BEGIN Entries shown

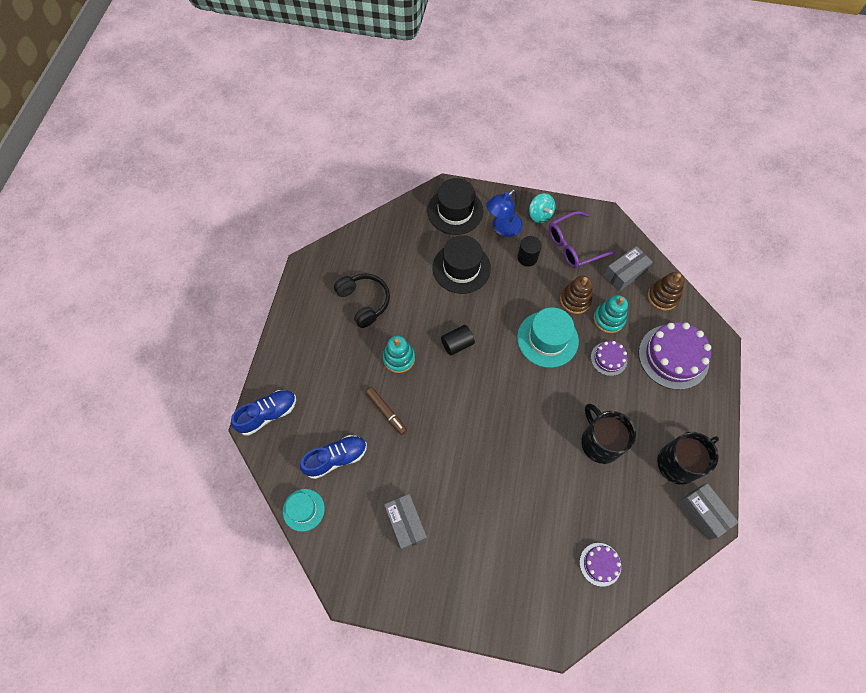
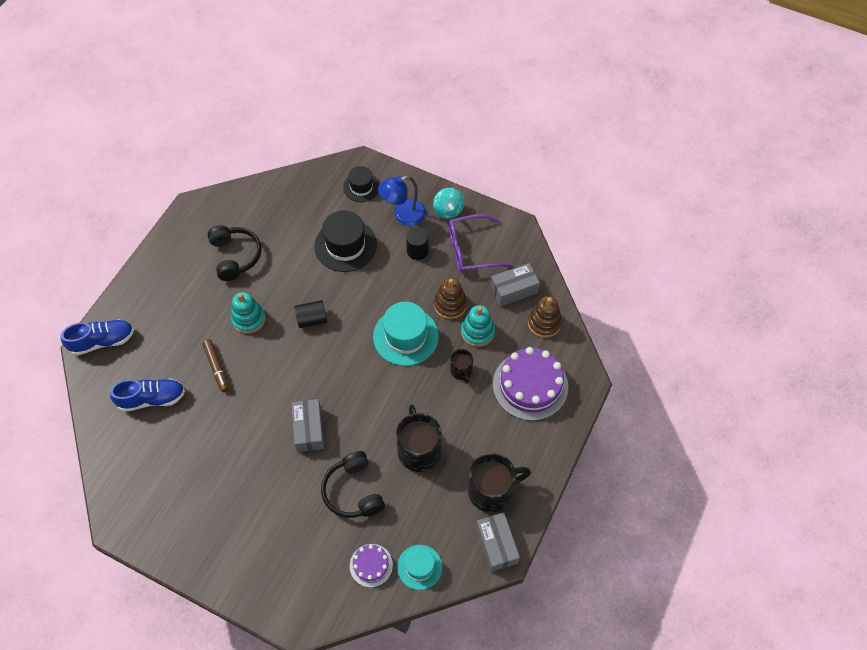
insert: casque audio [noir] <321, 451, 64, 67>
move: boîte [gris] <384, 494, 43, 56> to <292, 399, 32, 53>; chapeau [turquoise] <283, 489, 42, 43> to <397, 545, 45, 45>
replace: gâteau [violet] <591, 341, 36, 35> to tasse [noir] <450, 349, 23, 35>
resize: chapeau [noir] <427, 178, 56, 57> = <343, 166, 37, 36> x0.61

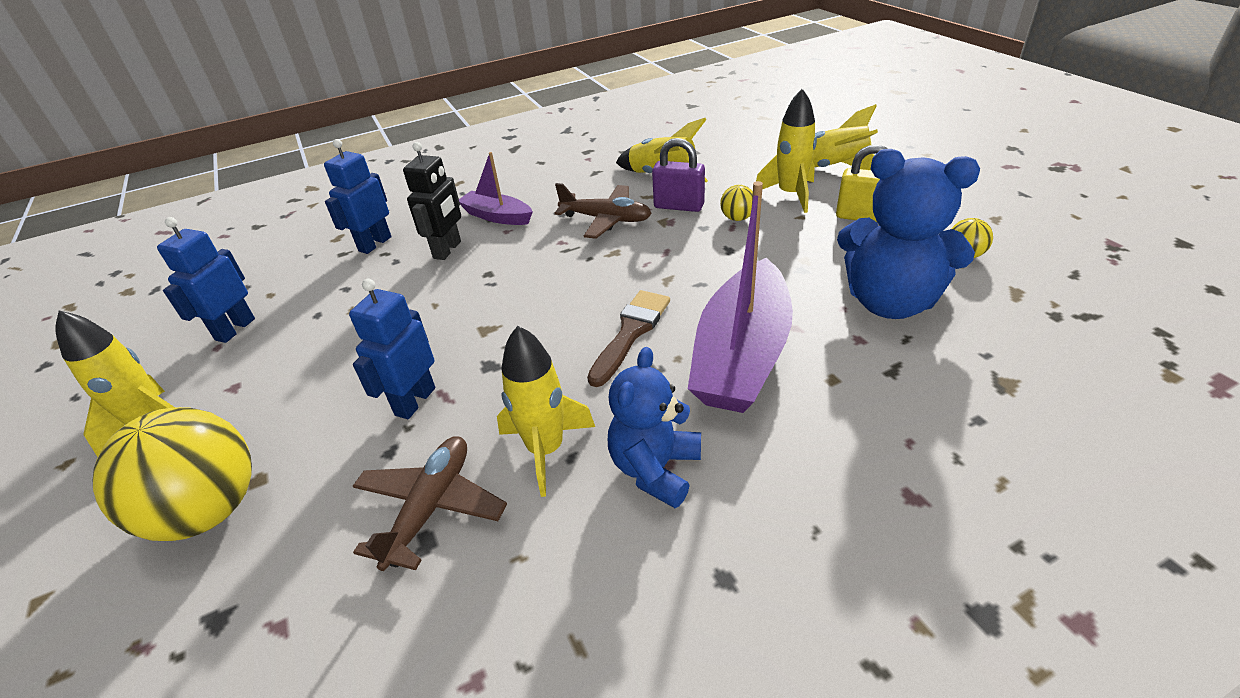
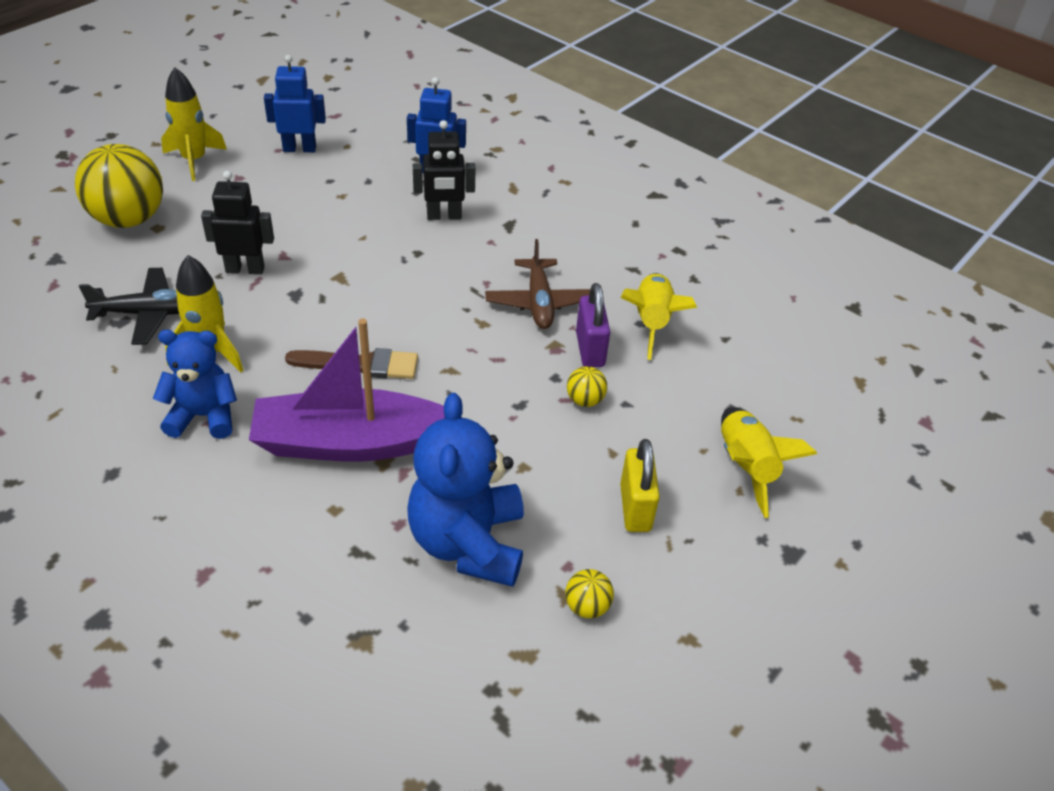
delete: bateau [violet] <459, 152, 74, 73>; fusée [jaune] <756, 89, 61, 124>
recolor: avion [marron] <353, 436, 154, 135> to avion [noir] <79, 268, 100, 77>; robot [bleu] <349, 279, 86, 140> to robot [noir] <201, 171, 73, 103>

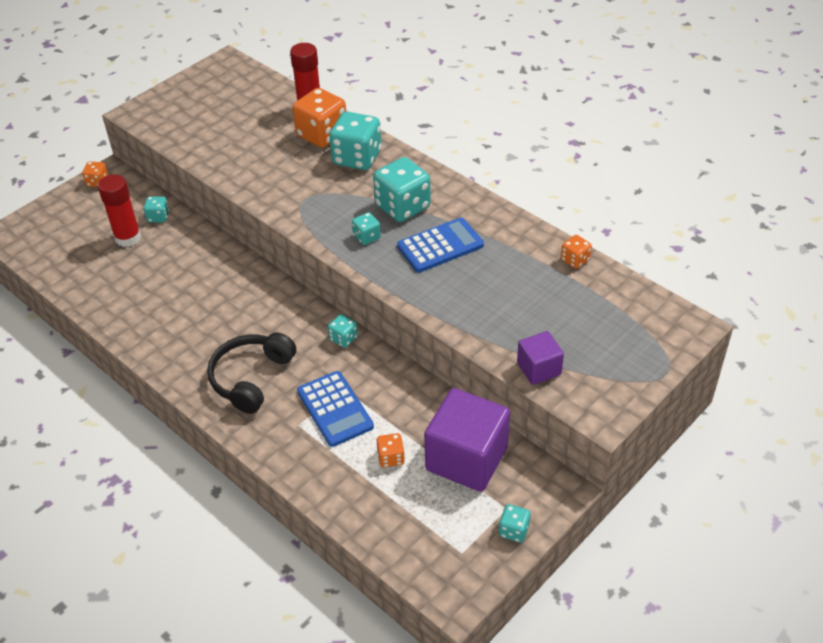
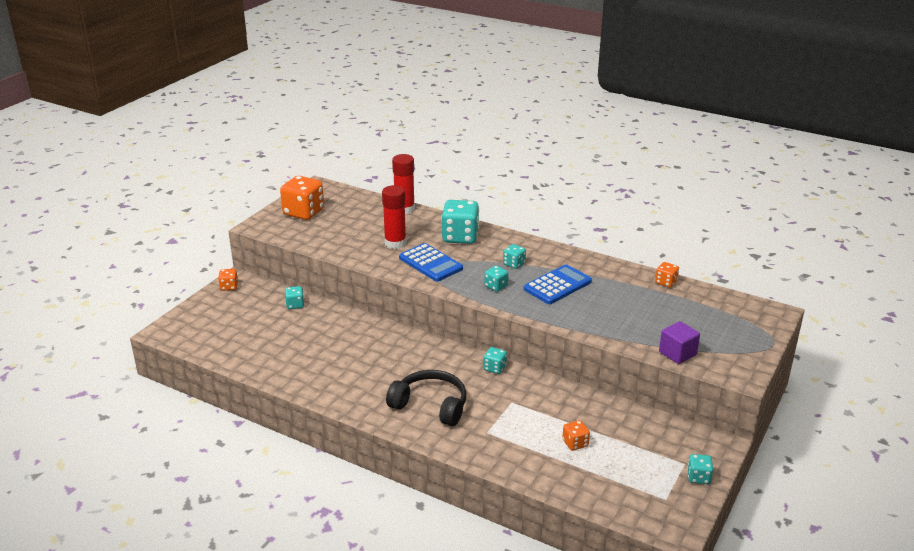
delete: cube [violet] <424, 388, 86, 104>
move: dé [orange] <293, 88, 53, 60> to <280, 176, 44, 44>; bâton de colle [rouge] <98, 174, 43, 73> to <382, 185, 24, 64>; calculatrice [bleu] <297, 371, 77, 76> to <399, 243, 64, 39>
rotate: casque audio [noir] <207, 333, 89, 81> = <386, 370, 80, 56> 105 degrees clockwise
resize: dé [turquoise] <373, 157, 58, 65> = <503, 244, 23, 25> x0.50

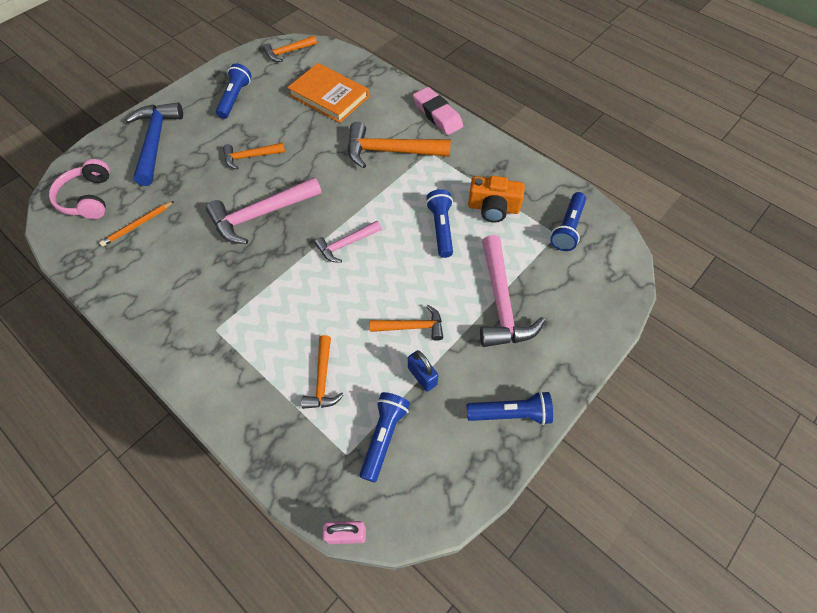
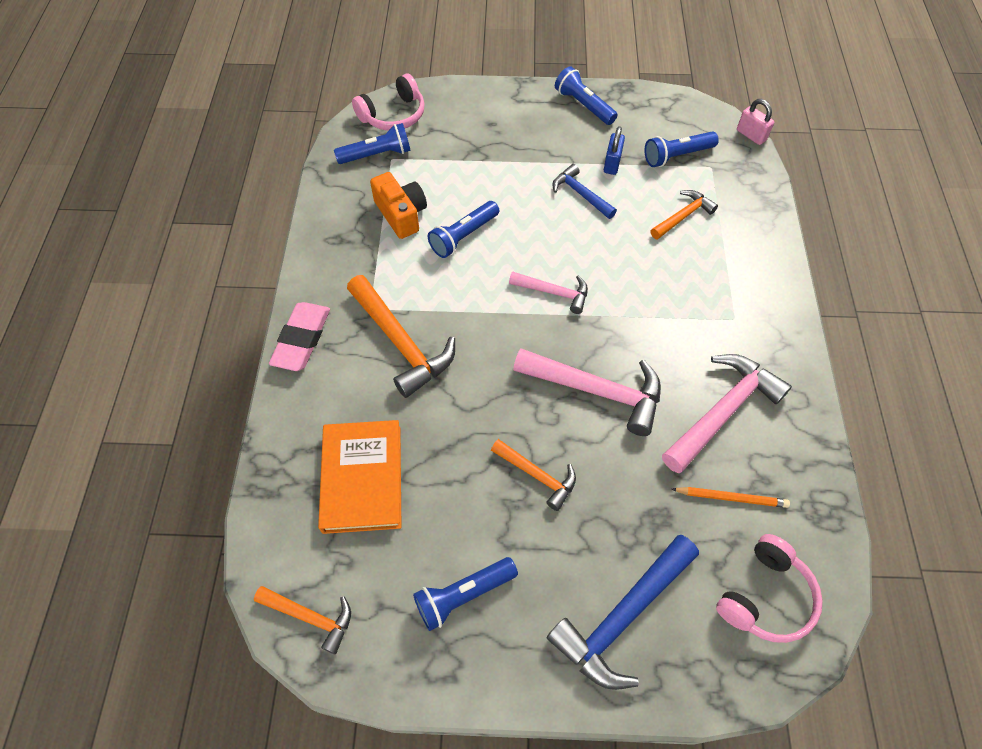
insert: casque audio [rose] <352, 74, 73, 57>
move: marteau [rose] <480, 235, 65, 112> to <662, 354, 130, 119>
recolor: marteau [orange] <370, 305, 73, 36> to marteau [bleu] <552, 164, 65, 55>

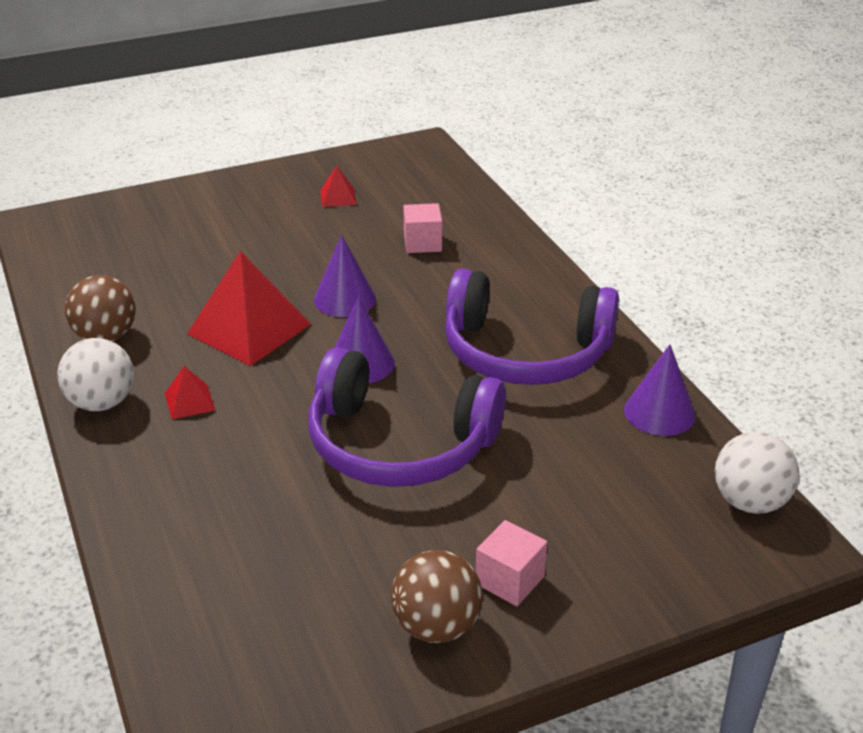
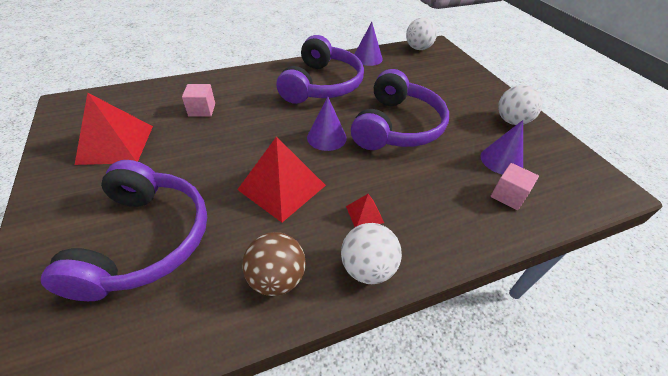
insert: casque audio [violet] <41, 160, 166, 141>
move: cône [violet] <314, 235, 62, 82> to <480, 120, 43, 55>; cube [rose] <476, 520, 71, 86> to <490, 163, 49, 47>
recolor: balle [marron] <391, 550, 92, 93> to balle [blanc] <498, 85, 45, 40>
resize: pyramide [rouge] <321, 166, 35, 41> = <75, 93, 78, 72> x2.19

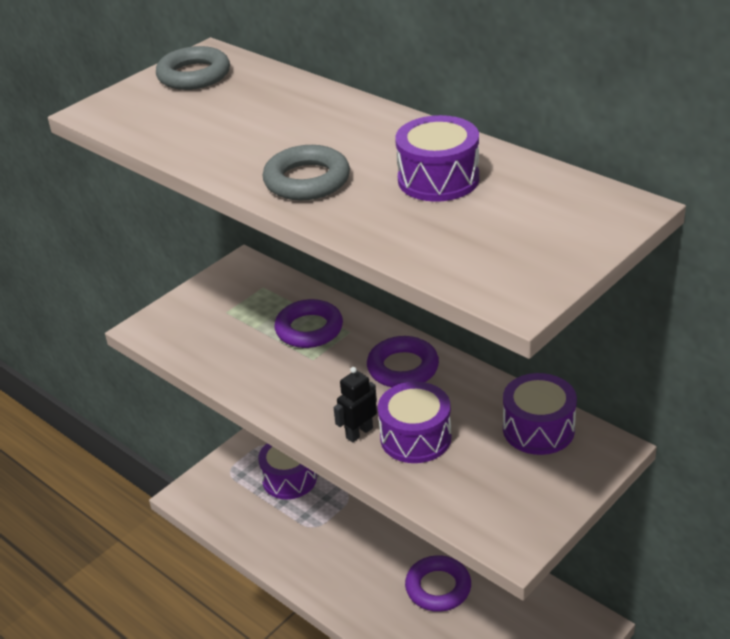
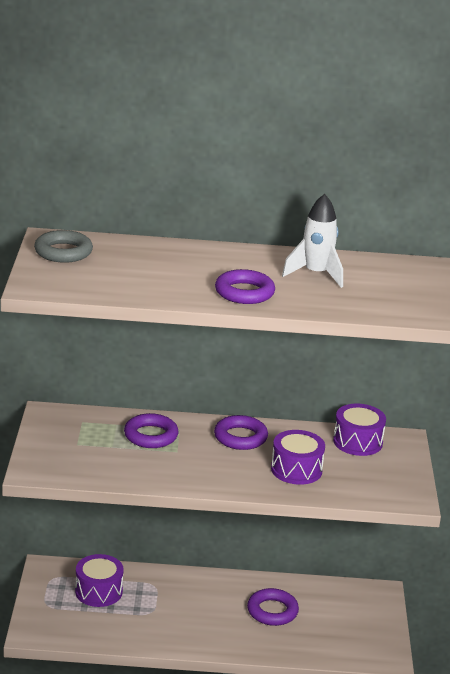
delete: robot [noir] <333, 367, 44, 75>
replace: tambour [violet] <395, 115, 84, 87> to fusée [blanc] <282, 194, 61, 94>
recolor: anneau [gris] <263, 145, 87, 55> to anneau [violet] <215, 269, 60, 35>

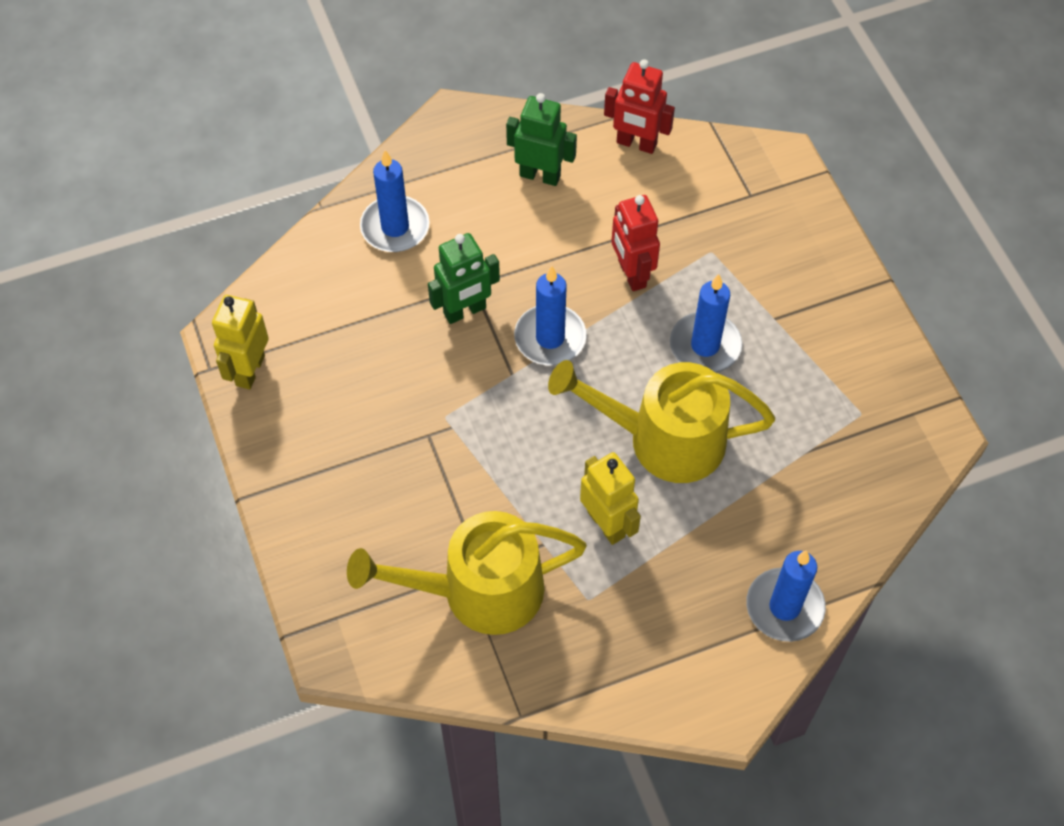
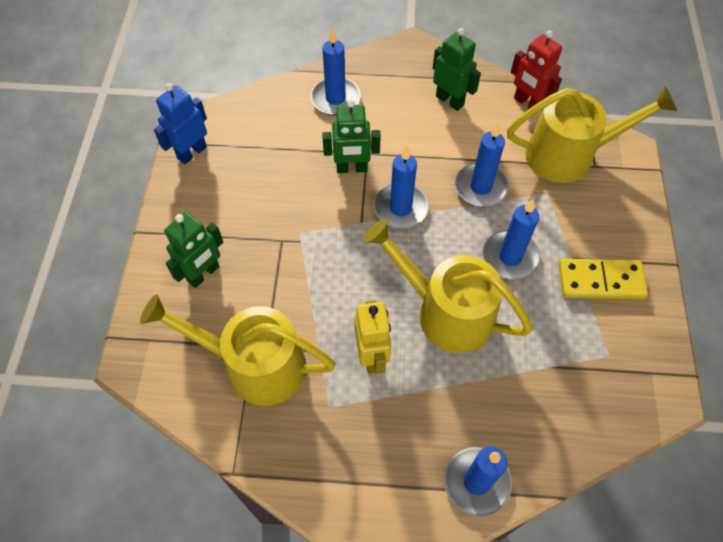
insert: robot [vert] <164, 212, 59, 76>; arrosoir [jaune] <507, 87, 170, 96>; domino [jaune] <559, 259, 89, 40>
replace: robot [rouge] <611, 195, 49, 96> to bougie [bleu] <455, 123, 54, 84>
recolor: robot [jaune] <212, 295, 57, 94> to robot [bleu] <154, 83, 53, 82>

END Entries shown

> The task
In transcribing the material above, reproduce each line exactly and include none of the pictures.

> Task answer
insert: casque audio [noir] <321, 451, 64, 67>
move: boîte [gris] <384, 494, 43, 56> to <292, 399, 32, 53>; chapeau [turquoise] <283, 489, 42, 43> to <397, 545, 45, 45>
replace: gâteau [violet] <591, 341, 36, 35> to tasse [noir] <450, 349, 23, 35>
resize: chapeau [noir] <427, 178, 56, 57> = <343, 166, 37, 36> x0.61

delete: bateau [violet] <459, 152, 74, 73>; fusée [jaune] <756, 89, 61, 124>
recolor: avion [marron] <353, 436, 154, 135> to avion [noir] <79, 268, 100, 77>; robot [bleu] <349, 279, 86, 140> to robot [noir] <201, 171, 73, 103>

delete: cube [violet] <424, 388, 86, 104>
move: dé [orange] <293, 88, 53, 60> to <280, 176, 44, 44>; bâton de colle [rouge] <98, 174, 43, 73> to <382, 185, 24, 64>; calculatrice [bleu] <297, 371, 77, 76> to <399, 243, 64, 39>
rotate: casque audio [noir] <207, 333, 89, 81> = <386, 370, 80, 56> 105 degrees clockwise
resize: dé [turquoise] <373, 157, 58, 65> = <503, 244, 23, 25> x0.50

insert: casque audio [rose] <352, 74, 73, 57>
move: marteau [rose] <480, 235, 65, 112> to <662, 354, 130, 119>
recolor: marteau [orange] <370, 305, 73, 36> to marteau [bleu] <552, 164, 65, 55>

insert: casque audio [violet] <41, 160, 166, 141>
move: cône [violet] <314, 235, 62, 82> to <480, 120, 43, 55>; cube [rose] <476, 520, 71, 86> to <490, 163, 49, 47>
recolor: balle [marron] <391, 550, 92, 93> to balle [blanc] <498, 85, 45, 40>
resize: pyramide [rouge] <321, 166, 35, 41> = <75, 93, 78, 72> x2.19

delete: robot [noir] <333, 367, 44, 75>
replace: tambour [violet] <395, 115, 84, 87> to fusée [blanc] <282, 194, 61, 94>
recolor: anneau [gris] <263, 145, 87, 55> to anneau [violet] <215, 269, 60, 35>

insert: robot [vert] <164, 212, 59, 76>; arrosoir [jaune] <507, 87, 170, 96>; domino [jaune] <559, 259, 89, 40>
replace: robot [rouge] <611, 195, 49, 96> to bougie [bleu] <455, 123, 54, 84>
recolor: robot [jaune] <212, 295, 57, 94> to robot [bleu] <154, 83, 53, 82>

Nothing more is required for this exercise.